[Try it]: Please return only the lines from the one holding "C10: 100pF (GND, n22) -> 100pF (n1, n22)" through the one holding "U5 pin out: CMP -> STG", exactly as they appear in the records below, both ends included.
★ ★ ★ ★ ★ ★ ★
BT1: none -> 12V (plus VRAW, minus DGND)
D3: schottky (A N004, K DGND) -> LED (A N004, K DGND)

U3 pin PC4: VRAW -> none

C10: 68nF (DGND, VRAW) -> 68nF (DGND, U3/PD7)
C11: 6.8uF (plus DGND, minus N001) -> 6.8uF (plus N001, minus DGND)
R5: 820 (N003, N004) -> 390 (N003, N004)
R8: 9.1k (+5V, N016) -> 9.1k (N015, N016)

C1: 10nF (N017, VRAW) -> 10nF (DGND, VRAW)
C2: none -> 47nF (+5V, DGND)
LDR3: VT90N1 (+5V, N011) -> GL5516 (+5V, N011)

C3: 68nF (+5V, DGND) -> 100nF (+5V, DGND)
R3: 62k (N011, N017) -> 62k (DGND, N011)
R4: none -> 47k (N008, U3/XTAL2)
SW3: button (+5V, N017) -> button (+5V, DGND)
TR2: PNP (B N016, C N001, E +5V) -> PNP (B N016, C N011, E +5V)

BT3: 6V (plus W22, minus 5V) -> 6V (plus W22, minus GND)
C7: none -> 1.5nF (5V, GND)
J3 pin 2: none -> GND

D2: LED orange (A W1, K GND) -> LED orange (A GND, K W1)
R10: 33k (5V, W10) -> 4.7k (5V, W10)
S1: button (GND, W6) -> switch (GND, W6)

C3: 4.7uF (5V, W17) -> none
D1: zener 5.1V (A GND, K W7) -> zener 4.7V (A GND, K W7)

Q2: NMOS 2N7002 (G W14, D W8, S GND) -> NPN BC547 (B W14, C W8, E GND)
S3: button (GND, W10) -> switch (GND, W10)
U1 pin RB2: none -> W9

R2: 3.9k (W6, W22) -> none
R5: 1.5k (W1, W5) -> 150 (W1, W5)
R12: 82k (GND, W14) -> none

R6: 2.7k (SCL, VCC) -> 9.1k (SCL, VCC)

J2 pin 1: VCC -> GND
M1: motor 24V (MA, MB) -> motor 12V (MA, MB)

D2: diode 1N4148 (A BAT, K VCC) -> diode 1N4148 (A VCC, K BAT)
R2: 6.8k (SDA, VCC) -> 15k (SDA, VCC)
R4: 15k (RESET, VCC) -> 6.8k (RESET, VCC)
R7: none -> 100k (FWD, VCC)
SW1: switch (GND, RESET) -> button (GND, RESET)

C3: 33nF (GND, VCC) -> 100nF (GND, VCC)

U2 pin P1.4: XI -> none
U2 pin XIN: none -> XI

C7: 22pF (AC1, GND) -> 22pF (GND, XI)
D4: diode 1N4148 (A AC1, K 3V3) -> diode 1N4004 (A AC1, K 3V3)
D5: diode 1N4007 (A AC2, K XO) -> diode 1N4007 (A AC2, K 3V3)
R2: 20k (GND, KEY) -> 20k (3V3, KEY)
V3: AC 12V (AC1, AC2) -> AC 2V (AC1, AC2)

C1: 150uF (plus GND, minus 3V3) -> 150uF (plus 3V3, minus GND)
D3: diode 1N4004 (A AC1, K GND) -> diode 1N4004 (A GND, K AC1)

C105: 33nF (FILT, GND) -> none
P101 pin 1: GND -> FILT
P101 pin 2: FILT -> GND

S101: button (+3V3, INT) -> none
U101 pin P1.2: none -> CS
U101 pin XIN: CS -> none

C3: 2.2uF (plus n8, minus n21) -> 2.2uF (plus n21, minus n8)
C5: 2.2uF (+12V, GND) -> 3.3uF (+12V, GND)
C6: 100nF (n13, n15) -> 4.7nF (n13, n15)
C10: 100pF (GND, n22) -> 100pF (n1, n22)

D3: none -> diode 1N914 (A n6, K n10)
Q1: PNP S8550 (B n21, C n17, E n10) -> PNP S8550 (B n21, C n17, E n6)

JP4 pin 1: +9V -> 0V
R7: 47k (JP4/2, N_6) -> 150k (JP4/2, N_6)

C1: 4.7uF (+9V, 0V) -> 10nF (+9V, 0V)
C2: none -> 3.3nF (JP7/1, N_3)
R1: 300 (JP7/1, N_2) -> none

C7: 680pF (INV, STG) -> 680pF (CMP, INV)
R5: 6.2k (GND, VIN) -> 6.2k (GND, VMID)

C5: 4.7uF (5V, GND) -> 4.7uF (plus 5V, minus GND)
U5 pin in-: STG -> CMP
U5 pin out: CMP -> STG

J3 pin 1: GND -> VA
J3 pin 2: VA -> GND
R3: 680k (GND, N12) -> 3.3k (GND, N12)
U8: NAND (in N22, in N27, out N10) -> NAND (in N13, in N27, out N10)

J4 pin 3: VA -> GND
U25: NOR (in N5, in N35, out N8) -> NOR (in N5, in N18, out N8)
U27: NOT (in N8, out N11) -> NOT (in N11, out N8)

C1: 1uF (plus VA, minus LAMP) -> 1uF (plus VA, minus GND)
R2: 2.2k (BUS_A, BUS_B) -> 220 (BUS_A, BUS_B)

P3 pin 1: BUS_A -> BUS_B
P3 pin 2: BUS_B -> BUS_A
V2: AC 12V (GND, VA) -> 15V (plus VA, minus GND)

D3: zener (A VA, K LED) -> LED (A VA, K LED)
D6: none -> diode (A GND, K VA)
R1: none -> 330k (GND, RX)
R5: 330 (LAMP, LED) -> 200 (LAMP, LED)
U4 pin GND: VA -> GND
★ ★ ★ ★ ★ ★ ★
[Exercise result]:
C10: 100pF (GND, n22) -> 100pF (n1, n22)

D3: none -> diode 1N914 (A n6, K n10)
Q1: PNP S8550 (B n21, C n17, E n10) -> PNP S8550 (B n21, C n17, E n6)

JP4 pin 1: +9V -> 0V
R7: 47k (JP4/2, N_6) -> 150k (JP4/2, N_6)

C1: 4.7uF (+9V, 0V) -> 10nF (+9V, 0V)
C2: none -> 3.3nF (JP7/1, N_3)
R1: 300 (JP7/1, N_2) -> none

C7: 680pF (INV, STG) -> 680pF (CMP, INV)
R5: 6.2k (GND, VIN) -> 6.2k (GND, VMID)

C5: 4.7uF (5V, GND) -> 4.7uF (plus 5V, minus GND)
U5 pin in-: STG -> CMP
U5 pin out: CMP -> STG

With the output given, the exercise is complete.